- [Exercise aim] Write out exactly what each line says, starting with the first line below and ending on the one with "kubek/szary 327 43".

Records drawn from a dataset:
╭──

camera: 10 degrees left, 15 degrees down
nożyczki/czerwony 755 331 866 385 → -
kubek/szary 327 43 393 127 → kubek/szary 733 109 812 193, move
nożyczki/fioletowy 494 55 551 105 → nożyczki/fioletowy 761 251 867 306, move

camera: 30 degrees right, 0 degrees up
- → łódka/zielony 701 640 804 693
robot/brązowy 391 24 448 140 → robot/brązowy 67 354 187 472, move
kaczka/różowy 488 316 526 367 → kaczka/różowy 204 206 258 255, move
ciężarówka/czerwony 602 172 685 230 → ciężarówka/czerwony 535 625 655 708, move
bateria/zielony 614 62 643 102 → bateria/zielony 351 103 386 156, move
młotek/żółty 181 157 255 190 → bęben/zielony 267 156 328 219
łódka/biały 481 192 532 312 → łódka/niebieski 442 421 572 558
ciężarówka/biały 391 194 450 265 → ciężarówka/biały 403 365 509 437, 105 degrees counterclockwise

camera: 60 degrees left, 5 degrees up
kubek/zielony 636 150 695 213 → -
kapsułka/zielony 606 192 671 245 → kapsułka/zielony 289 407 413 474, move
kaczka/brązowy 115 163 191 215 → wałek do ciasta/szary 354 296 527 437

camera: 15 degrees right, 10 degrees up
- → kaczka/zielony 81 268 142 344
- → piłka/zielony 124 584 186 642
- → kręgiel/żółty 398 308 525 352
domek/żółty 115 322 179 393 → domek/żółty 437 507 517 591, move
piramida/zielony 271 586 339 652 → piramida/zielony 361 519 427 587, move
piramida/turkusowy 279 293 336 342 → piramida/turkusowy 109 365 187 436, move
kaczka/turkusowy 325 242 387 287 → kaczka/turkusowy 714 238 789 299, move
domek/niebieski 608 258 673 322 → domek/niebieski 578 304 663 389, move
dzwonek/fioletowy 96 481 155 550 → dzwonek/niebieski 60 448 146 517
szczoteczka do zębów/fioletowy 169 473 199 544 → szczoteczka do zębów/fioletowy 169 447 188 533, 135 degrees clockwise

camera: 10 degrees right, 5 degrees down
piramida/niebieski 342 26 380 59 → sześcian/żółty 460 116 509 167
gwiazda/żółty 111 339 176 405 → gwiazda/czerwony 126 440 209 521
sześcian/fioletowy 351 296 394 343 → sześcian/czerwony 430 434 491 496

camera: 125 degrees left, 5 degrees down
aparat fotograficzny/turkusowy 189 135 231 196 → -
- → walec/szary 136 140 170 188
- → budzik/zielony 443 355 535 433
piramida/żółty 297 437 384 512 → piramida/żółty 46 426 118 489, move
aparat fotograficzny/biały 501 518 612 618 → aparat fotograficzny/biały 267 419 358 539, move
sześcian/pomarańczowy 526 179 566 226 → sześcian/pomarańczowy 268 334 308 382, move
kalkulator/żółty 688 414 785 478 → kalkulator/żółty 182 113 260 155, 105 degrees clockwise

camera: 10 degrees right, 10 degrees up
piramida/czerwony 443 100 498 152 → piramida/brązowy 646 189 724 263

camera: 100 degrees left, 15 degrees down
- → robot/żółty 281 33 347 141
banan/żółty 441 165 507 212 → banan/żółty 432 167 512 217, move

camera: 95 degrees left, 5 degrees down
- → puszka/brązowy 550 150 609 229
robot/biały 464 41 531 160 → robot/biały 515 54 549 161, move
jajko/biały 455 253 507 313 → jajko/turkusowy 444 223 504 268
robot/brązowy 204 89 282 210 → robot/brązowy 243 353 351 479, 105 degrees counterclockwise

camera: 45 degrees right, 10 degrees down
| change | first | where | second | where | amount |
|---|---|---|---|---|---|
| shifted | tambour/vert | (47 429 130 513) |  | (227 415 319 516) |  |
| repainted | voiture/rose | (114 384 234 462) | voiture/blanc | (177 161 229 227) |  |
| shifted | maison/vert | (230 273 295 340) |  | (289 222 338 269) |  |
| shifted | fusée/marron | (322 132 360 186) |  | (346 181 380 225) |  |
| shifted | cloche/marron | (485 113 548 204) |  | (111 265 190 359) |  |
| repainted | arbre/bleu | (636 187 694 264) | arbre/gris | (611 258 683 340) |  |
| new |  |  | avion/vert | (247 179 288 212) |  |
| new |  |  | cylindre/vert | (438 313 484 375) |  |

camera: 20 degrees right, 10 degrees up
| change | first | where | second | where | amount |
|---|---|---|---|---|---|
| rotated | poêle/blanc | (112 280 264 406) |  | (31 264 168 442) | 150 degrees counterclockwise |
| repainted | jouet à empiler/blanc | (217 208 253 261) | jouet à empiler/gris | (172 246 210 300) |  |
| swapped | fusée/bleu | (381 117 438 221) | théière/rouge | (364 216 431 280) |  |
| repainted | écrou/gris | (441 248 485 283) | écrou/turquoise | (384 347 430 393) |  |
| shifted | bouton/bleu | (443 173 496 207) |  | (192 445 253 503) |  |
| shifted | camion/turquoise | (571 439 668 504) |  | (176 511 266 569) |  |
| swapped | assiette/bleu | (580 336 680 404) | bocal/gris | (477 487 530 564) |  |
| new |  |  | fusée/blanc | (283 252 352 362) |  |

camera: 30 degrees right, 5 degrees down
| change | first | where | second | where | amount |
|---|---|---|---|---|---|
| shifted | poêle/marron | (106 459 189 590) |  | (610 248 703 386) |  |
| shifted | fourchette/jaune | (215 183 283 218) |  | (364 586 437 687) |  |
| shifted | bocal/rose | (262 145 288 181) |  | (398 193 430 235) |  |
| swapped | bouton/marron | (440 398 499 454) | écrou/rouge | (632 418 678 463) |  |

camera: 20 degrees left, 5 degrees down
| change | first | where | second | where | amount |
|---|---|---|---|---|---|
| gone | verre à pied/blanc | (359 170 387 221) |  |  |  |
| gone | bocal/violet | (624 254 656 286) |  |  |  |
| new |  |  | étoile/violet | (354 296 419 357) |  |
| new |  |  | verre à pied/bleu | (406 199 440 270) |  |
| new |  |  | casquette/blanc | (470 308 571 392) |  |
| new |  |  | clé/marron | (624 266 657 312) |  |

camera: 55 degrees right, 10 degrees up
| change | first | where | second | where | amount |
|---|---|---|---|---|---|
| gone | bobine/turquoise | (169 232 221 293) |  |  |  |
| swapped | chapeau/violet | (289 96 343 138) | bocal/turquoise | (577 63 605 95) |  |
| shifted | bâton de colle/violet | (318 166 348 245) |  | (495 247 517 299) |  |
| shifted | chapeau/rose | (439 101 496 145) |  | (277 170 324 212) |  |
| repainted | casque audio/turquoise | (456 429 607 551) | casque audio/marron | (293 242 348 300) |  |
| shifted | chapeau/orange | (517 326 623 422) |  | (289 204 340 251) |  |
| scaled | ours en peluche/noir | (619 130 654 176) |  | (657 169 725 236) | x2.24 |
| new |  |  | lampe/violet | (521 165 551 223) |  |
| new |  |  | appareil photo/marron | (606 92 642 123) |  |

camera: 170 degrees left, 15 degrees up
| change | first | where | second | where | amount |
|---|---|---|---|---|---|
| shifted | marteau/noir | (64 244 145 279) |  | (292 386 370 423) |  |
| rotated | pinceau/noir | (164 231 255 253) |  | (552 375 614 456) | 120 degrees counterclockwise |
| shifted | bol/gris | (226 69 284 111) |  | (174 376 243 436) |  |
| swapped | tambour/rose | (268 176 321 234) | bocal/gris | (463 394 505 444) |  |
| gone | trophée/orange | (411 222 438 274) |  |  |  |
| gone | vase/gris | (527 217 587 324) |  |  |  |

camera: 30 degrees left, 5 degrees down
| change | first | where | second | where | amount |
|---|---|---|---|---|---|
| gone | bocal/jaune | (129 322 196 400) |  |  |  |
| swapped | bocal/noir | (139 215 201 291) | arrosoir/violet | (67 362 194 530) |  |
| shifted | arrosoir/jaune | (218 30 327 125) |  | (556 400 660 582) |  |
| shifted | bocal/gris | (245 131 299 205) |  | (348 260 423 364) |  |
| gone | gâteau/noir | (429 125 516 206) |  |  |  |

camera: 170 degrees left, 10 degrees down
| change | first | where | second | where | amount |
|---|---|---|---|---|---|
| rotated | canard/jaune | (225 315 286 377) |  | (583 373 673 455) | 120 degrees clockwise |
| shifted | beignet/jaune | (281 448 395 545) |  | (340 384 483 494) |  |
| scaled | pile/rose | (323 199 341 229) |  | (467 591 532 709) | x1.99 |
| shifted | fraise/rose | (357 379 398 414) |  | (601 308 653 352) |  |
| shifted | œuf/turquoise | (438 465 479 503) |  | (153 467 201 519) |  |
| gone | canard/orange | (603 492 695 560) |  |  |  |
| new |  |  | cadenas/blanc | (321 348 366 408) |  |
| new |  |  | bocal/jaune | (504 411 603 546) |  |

╰──

- [Output of the exercise]
camera: 10 degrees left, 15 degrees down
nożyczki/czerwony 755 331 866 385 → -
kubek/szary 327 43 393 127 → kubek/szary 733 109 812 193, move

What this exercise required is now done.